▶ Task item: Output every record verbatim, and omit each picture.

[Version difference data]

□ □ □ □ □ □ □

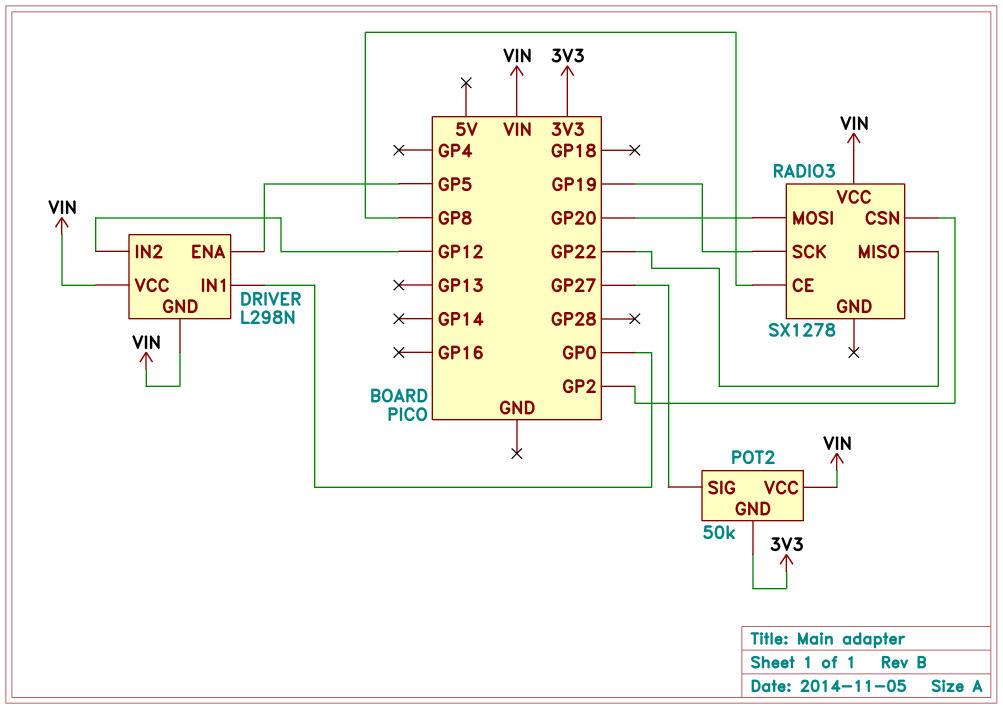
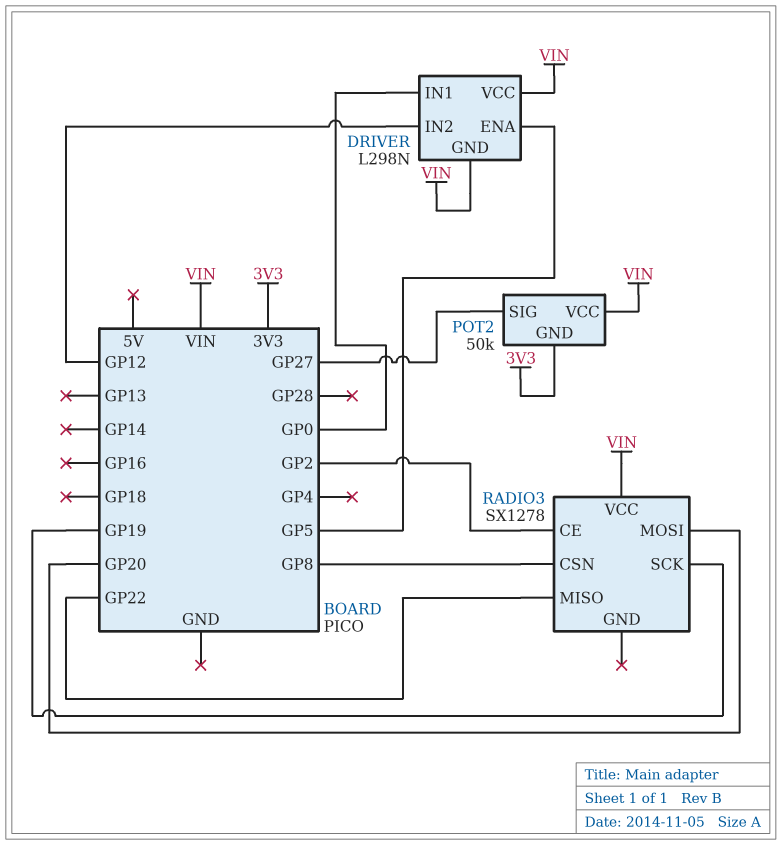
RADIO3 pin CE: GP8 -> GP2
RADIO3 pin CSN: GP2 -> GP8

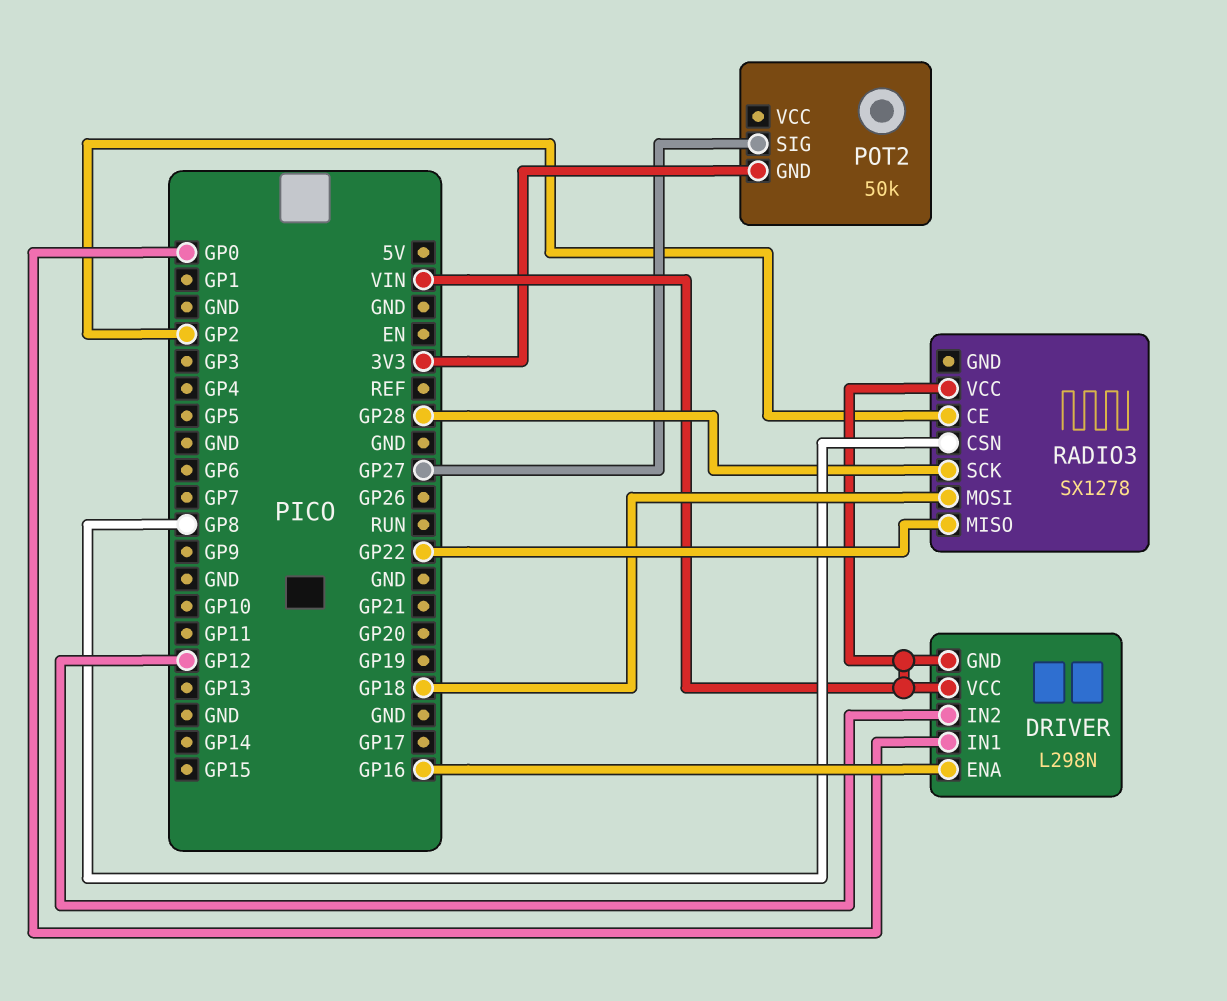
DRIVER pin ENA: GP5 -> GP16
POT2 pin VCC: VIN -> none
RADIO3 pin MOSI: GP20 -> GP18
RADIO3 pin SCK: GP19 -> GP28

□ □ □ □ □ □ □

▶ The answer:
RADIO3 pin CE: GP8 -> GP2
RADIO3 pin CSN: GP2 -> GP8

DRIVER pin ENA: GP5 -> GP16
POT2 pin VCC: VIN -> none
RADIO3 pin MOSI: GP20 -> GP18
RADIO3 pin SCK: GP19 -> GP28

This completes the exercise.